What the exercise asks: Among the entries below, take the line with "yellow brick A8:A10" and the line with "white brick B2", and output them and every line between them exactly, with nothing else.

Provided data:
------------------------------------------------------------------------

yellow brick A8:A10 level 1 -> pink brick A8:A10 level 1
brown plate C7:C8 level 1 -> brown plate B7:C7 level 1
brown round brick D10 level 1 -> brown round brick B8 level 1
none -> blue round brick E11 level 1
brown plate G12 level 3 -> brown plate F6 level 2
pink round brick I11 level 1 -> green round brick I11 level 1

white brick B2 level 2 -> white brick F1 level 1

------------------------------------------------------------------------

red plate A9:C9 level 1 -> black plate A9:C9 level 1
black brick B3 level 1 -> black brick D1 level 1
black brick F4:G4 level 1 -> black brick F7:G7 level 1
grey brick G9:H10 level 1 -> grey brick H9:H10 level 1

------------------------------------------------------------------------

Solution for this exercise:
yellow brick A8:A10 level 1 -> pink brick A8:A10 level 1
brown plate C7:C8 level 1 -> brown plate B7:C7 level 1
brown round brick D10 level 1 -> brown round brick B8 level 1
none -> blue round brick E11 level 1
brown plate G12 level 3 -> brown plate F6 level 2
pink round brick I11 level 1 -> green round brick I11 level 1

white brick B2 level 2 -> white brick F1 level 1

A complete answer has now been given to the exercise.